● WHAT IS BEING ASKED
Reproduce the material that follows, please, but only from its first line to the line containing "before: cactus/marron", inclusive.

● DATASET RECORDS
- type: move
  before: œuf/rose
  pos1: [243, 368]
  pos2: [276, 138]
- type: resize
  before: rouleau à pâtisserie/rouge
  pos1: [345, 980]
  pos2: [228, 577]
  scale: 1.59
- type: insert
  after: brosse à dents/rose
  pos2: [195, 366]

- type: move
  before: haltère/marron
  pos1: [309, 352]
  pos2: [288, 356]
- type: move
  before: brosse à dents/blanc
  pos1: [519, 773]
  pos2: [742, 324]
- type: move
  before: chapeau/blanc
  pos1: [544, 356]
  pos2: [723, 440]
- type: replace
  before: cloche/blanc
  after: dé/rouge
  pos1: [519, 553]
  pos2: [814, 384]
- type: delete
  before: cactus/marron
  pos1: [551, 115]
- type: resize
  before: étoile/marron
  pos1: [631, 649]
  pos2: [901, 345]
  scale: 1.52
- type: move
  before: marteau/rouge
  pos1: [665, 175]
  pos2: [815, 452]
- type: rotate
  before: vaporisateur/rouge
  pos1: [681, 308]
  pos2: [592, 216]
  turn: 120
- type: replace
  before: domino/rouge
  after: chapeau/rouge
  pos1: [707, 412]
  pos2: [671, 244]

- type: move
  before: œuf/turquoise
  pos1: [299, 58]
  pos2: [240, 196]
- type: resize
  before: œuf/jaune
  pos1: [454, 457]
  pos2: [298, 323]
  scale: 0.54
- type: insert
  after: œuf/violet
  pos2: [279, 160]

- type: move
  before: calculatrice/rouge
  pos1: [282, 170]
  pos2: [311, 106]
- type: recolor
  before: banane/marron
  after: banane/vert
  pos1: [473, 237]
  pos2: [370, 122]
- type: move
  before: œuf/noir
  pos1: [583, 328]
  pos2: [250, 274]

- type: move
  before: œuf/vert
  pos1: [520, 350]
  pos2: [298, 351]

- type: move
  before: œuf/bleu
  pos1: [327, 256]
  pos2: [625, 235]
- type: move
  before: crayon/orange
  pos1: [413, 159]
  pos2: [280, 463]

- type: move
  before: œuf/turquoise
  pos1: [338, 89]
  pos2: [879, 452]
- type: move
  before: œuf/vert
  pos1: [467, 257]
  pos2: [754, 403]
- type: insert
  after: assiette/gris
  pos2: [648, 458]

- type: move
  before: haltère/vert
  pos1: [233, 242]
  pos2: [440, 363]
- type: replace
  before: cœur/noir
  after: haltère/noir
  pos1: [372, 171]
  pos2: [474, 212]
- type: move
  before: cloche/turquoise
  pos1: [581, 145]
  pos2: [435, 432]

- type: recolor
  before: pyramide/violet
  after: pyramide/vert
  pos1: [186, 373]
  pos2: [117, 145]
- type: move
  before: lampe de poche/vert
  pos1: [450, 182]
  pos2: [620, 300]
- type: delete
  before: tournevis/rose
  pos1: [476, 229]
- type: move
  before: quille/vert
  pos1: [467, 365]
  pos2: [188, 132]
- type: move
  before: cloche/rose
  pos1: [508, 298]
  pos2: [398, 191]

● SOLUTION FOR THIS PROBLEM
- type: move
  before: œuf/rose
  pos1: [243, 368]
  pos2: [276, 138]
- type: resize
  before: rouleau à pâtisserie/rouge
  pos1: [345, 980]
  pos2: [228, 577]
  scale: 1.59
- type: insert
  after: brosse à dents/rose
  pos2: [195, 366]

- type: move
  before: haltère/marron
  pos1: [309, 352]
  pos2: [288, 356]
- type: move
  before: brosse à dents/blanc
  pos1: [519, 773]
  pos2: [742, 324]
- type: move
  before: chapeau/blanc
  pos1: [544, 356]
  pos2: [723, 440]
- type: replace
  before: cloche/blanc
  after: dé/rouge
  pos1: [519, 553]
  pos2: [814, 384]
- type: delete
  before: cactus/marron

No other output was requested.